>> Begin ENTRIES SUPPLIED

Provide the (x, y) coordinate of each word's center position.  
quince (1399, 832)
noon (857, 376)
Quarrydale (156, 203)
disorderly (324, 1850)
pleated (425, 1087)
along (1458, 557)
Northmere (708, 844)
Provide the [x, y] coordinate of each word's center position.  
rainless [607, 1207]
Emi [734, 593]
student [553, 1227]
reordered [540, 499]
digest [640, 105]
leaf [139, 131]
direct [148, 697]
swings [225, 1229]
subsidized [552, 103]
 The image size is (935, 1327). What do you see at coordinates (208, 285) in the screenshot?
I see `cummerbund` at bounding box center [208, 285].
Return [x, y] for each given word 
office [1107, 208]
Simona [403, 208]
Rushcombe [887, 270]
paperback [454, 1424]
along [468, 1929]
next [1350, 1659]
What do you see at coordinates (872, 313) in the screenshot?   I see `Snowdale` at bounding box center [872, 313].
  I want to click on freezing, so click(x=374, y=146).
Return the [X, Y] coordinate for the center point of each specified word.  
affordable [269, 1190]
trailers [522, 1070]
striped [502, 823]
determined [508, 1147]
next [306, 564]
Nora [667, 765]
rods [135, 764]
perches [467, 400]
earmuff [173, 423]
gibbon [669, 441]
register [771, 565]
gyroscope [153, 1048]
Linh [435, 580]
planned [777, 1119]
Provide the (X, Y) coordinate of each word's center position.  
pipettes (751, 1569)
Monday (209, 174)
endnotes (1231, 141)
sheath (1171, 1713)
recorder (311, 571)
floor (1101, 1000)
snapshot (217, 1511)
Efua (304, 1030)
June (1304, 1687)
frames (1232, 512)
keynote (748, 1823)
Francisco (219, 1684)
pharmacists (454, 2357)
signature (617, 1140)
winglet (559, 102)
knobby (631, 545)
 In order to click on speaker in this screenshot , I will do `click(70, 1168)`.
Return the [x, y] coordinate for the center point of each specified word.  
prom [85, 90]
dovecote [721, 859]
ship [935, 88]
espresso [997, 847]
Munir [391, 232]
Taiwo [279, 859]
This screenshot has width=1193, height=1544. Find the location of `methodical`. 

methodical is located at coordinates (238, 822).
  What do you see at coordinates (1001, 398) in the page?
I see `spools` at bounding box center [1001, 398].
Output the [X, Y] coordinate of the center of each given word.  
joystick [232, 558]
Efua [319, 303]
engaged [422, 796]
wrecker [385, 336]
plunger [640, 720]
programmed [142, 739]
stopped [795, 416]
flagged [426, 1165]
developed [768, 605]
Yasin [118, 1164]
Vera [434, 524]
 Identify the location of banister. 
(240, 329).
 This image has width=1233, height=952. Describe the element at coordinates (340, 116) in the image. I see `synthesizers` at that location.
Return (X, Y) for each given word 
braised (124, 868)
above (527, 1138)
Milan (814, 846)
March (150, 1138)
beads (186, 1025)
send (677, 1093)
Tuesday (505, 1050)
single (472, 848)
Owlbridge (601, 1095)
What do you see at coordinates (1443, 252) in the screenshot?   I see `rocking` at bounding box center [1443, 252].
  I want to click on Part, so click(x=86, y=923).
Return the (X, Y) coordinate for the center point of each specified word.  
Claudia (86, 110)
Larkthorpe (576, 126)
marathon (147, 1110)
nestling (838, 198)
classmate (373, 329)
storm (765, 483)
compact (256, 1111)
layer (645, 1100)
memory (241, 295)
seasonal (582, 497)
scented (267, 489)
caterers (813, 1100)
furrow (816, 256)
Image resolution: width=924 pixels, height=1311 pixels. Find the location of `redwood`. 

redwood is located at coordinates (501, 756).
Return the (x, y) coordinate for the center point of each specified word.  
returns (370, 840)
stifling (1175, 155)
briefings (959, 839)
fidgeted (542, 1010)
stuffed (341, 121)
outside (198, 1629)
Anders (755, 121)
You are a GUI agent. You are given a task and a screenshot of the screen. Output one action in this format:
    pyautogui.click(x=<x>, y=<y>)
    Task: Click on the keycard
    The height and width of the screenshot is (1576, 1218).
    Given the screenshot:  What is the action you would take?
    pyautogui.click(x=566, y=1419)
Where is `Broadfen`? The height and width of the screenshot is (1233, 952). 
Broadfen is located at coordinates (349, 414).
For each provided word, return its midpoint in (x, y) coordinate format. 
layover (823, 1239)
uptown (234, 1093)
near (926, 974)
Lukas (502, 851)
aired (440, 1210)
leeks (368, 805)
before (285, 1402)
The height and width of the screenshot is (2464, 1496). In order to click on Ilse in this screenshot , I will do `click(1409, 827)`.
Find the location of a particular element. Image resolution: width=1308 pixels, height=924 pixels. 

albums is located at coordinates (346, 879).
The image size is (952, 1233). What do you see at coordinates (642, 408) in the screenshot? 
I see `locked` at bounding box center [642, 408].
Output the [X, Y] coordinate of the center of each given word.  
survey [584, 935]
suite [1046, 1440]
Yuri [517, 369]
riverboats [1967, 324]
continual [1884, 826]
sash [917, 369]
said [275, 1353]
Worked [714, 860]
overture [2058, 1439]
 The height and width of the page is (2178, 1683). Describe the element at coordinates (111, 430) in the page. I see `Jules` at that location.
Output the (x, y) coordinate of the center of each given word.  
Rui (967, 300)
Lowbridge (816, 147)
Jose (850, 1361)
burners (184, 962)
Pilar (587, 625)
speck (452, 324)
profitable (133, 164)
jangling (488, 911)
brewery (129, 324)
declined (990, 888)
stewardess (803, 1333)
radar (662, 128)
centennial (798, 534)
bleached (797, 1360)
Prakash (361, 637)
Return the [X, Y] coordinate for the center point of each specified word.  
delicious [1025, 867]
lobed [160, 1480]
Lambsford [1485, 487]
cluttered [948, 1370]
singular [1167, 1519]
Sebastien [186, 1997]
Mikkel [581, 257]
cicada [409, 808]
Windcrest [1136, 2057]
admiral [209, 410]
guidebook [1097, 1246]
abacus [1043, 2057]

>> End ENTRIES SUPPLIED

» EXERCISE PROMPT:
Can you turn every line of the listing above into a numbered list, leaving out any blank lines?

» THE OUTPUT:
1. Provide the (x, y) coordinate of each word's center position.  
2. quince (1399, 832)
3. noon (857, 376)
4. Quarrydale (156, 203)
5. disorderly (324, 1850)
6. pleated (425, 1087)
7. along (1458, 557)
8. Northmere (708, 844)
9. Provide the [x, y] coordinate of each word's center position.  
10. rainless [607, 1207]
11. Emi [734, 593]
12. student [553, 1227]
13. reordered [540, 499]
14. digest [640, 105]
15. leaf [139, 131]
16. direct [148, 697]
17. swings [225, 1229]
18. subsidized [552, 103]
19.  The image size is (935, 1327). What do you see at coordinates (208, 285) in the screenshot?
20. I see `cummerbund` at bounding box center [208, 285].
21. Return [x, y] for each given word 
22. office [1107, 208]
23. Simona [403, 208]
24. Rushcombe [887, 270]
25. paperback [454, 1424]
26. along [468, 1929]
27. next [1350, 1659]
28. What do you see at coordinates (872, 313) in the screenshot?   I see `Snowdale` at bounding box center [872, 313].
29.   I want to click on freezing, so click(x=374, y=146).
30. Return the [X, Y] coordinate for the center point of each specified word.  
31. affordable [269, 1190]
32. trailers [522, 1070]
33. striped [502, 823]
34. determined [508, 1147]
35. next [306, 564]
36. Nora [667, 765]
37. rods [135, 764]
38. perches [467, 400]
39. earmuff [173, 423]
40. gibbon [669, 441]
41. register [771, 565]
42. gyroscope [153, 1048]
43. Linh [435, 580]
44. planned [777, 1119]
45. Provide the (X, Y) coordinate of each word's center position.  
46. pipettes (751, 1569)
47. Monday (209, 174)
48. endnotes (1231, 141)
49. sheath (1171, 1713)
50. recorder (311, 571)
51. floor (1101, 1000)
52. snapshot (217, 1511)
53. Efua (304, 1030)
54. June (1304, 1687)
55. frames (1232, 512)
56. keynote (748, 1823)
57. Francisco (219, 1684)
58. pharmacists (454, 2357)
59. signature (617, 1140)
60. winglet (559, 102)
61. knobby (631, 545)
62.  In order to click on speaker in this screenshot , I will do `click(70, 1168)`.
63. Return the [x, y] coordinate for the center point of each specified word.  
64. prom [85, 90]
65. dovecote [721, 859]
66. ship [935, 88]
67. espresso [997, 847]
68. Munir [391, 232]
69. Taiwo [279, 859]
70. This screenshot has width=1193, height=1544. Find the location of `methodical`. 
71. methodical is located at coordinates (238, 822).
72.   What do you see at coordinates (1001, 398) in the page?
73. I see `spools` at bounding box center [1001, 398].
74. Output the [X, Y] coordinate of the center of each given word.  
75. joystick [232, 558]
76. Efua [319, 303]
77. engaged [422, 796]
78. wrecker [385, 336]
79. plunger [640, 720]
80. programmed [142, 739]
81. stopped [795, 416]
82. flagged [426, 1165]
83. developed [768, 605]
84. Yasin [118, 1164]
85. Vera [434, 524]
86.  Identify the location of banister. 
87. (240, 329).
88.  This image has width=1233, height=952. Describe the element at coordinates (340, 116) in the image. I see `synthesizers` at that location.
89. Return (X, Y) for each given word 
90. braised (124, 868)
91. above (527, 1138)
92. Milan (814, 846)
93. March (150, 1138)
94. beads (186, 1025)
95. send (677, 1093)
96. Tuesday (505, 1050)
97. single (472, 848)
98. Owlbridge (601, 1095)
99. What do you see at coordinates (1443, 252) in the screenshot?   I see `rocking` at bounding box center [1443, 252].
100.   I want to click on Part, so click(x=86, y=923).
101. Return the (X, Y) coordinate for the center point of each specified word.  
102. Claudia (86, 110)
103. Larkthorpe (576, 126)
104. marathon (147, 1110)
105. nestling (838, 198)
106. classmate (373, 329)
107. storm (765, 483)
108. compact (256, 1111)
109. layer (645, 1100)
110. memory (241, 295)
111. seasonal (582, 497)
112. scented (267, 489)
113. caterers (813, 1100)
114. furrow (816, 256)
115. Image resolution: width=924 pixels, height=1311 pixels. Find the location of `redwood`. 
116. redwood is located at coordinates (501, 756).
117. Return the (x, y) coordinate for the center point of each specified word.  
118. returns (370, 840)
119. stifling (1175, 155)
120. briefings (959, 839)
121. fidgeted (542, 1010)
122. stuffed (341, 121)
123. outside (198, 1629)
124. Anders (755, 121)
125. You are a GUI agent. You are given a task and a screenshot of the screen. Output one action in this format:
126.     pyautogui.click(x=<x>, y=<y>)
127.     Task: Click on the keycard
128.     The height and width of the screenshot is (1576, 1218).
129.     Given the screenshot:  What is the action you would take?
130.     pyautogui.click(x=566, y=1419)
131. Where is `Broadfen`? The height and width of the screenshot is (1233, 952). 
132. Broadfen is located at coordinates (349, 414).
133. For each provided word, return its midpoint in (x, y) coordinate format. 
134. layover (823, 1239)
135. uptown (234, 1093)
136. near (926, 974)
137. Lukas (502, 851)
138. aired (440, 1210)
139. leeks (368, 805)
140. before (285, 1402)
141. The height and width of the screenshot is (2464, 1496). In order to click on Ilse in this screenshot , I will do `click(1409, 827)`.
142. Find the location of a particular element. Image resolution: width=1308 pixels, height=924 pixels. 
143. albums is located at coordinates (346, 879).
144. The image size is (952, 1233). What do you see at coordinates (642, 408) in the screenshot? 
145. I see `locked` at bounding box center [642, 408].
146. Output the [X, Y] coordinate of the center of each given word.  
147. survey [584, 935]
148. suite [1046, 1440]
149. Yuri [517, 369]
150. riverboats [1967, 324]
151. continual [1884, 826]
152. sash [917, 369]
153. said [275, 1353]
154. Worked [714, 860]
155. overture [2058, 1439]
156.  The height and width of the page is (2178, 1683). Describe the element at coordinates (111, 430) in the page. I see `Jules` at that location.
157. Output the (x, y) coordinate of the center of each given word.  
158. Rui (967, 300)
159. Lowbridge (816, 147)
160. Jose (850, 1361)
161. burners (184, 962)
162. Pilar (587, 625)
163. speck (452, 324)
164. profitable (133, 164)
165. jangling (488, 911)
166. brewery (129, 324)
167. declined (990, 888)
168. stewardess (803, 1333)
169. radar (662, 128)
170. centennial (798, 534)
171. bleached (797, 1360)
172. Prakash (361, 637)
173. Return the [X, Y] coordinate for the center point of each specified word.  
174. delicious [1025, 867]
175. lobed [160, 1480]
176. Lambsford [1485, 487]
177. cluttered [948, 1370]
178. singular [1167, 1519]
179. Sebastien [186, 1997]
180. Mikkel [581, 257]
181. cicada [409, 808]
182. Windcrest [1136, 2057]
183. admiral [209, 410]
184. guidebook [1097, 1246]
185. abacus [1043, 2057]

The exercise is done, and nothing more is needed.